#### Assignment:
For the entries below, the expected answer is the line with "camera: 30 degrees right, 10 degrees up", the line with "(395, 328) = (535, 225): orange", and every line between them, exactly as written, and nothing more.

*** Material for this task ***

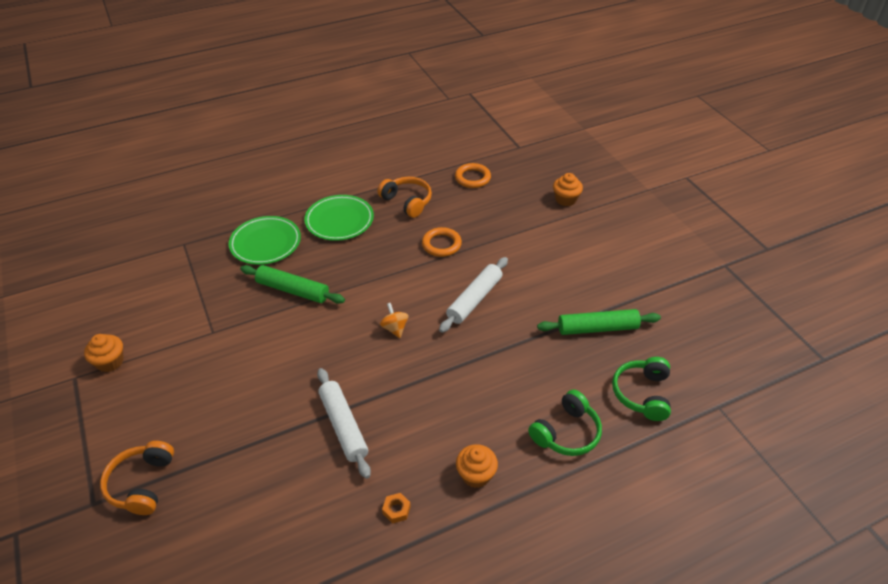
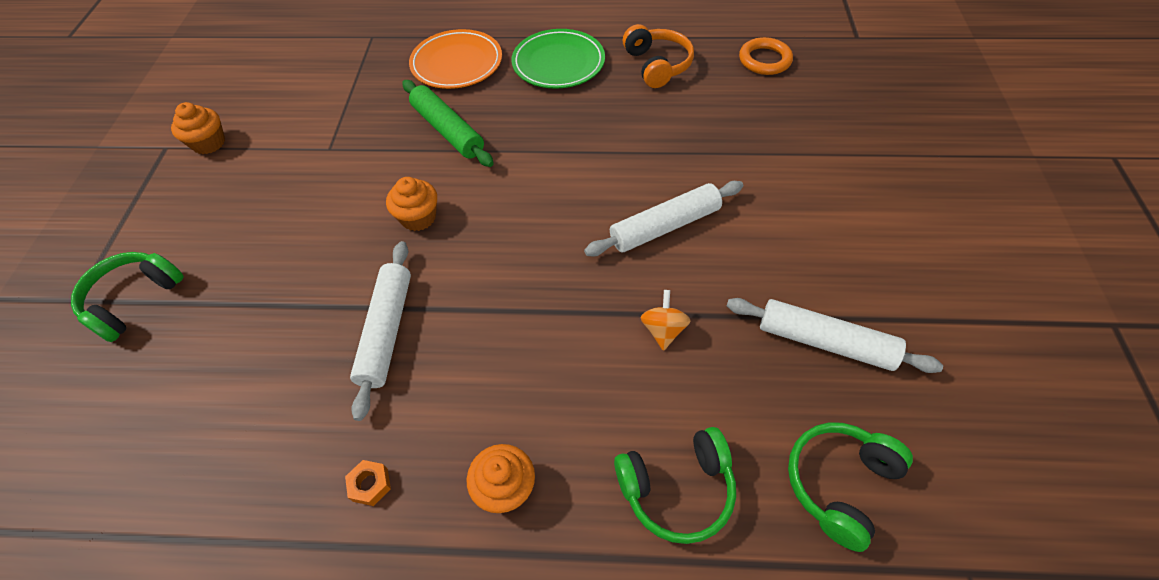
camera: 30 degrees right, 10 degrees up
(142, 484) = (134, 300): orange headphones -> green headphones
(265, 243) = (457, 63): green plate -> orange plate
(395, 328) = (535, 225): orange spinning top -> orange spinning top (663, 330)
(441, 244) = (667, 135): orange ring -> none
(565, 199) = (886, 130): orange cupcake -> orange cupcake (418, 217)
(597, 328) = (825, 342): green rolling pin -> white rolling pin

*** End of Material for this task ***
*** Material for this task ***

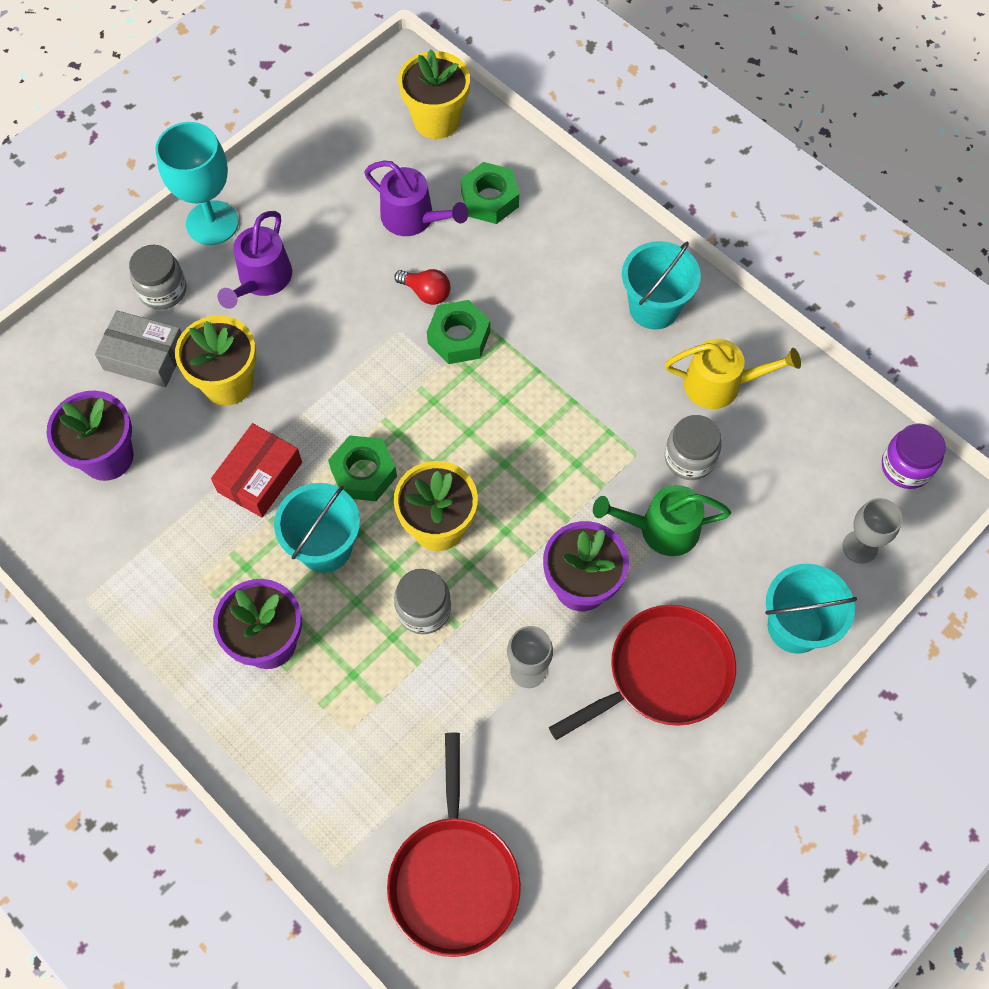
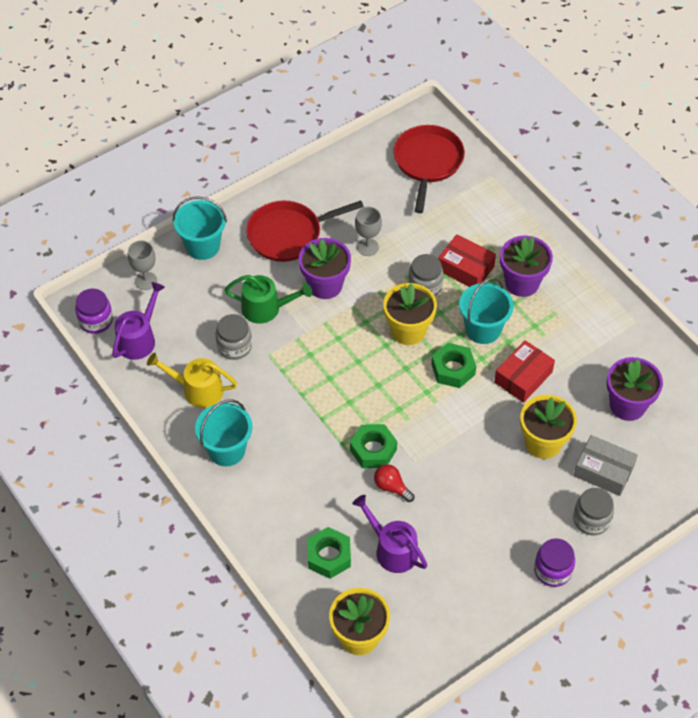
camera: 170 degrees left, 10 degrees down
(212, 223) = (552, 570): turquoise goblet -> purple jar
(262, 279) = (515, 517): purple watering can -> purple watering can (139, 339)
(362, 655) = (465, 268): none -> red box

*** End of Material for this task ***
*** Material for this task ***

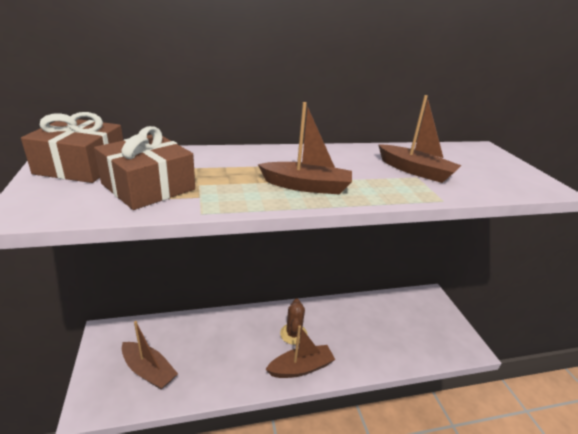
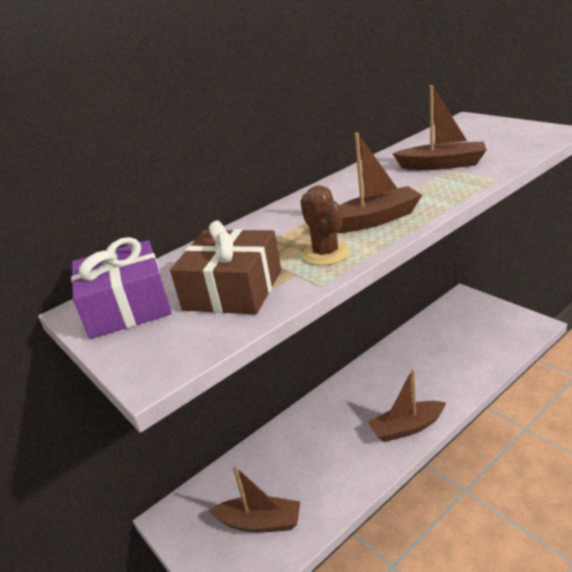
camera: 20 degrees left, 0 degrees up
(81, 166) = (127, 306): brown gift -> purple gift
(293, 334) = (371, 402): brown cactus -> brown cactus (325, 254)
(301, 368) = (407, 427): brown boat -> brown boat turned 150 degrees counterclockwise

*** End of Material for this task ***

#### Answer to this exercise:
camera: 30 degrees right, 10 degrees up
(142, 484) = (134, 300): orange headphones -> green headphones
(265, 243) = (457, 63): green plate -> orange plate
(395, 328) = (535, 225): orange spinning top -> orange spinning top (663, 330)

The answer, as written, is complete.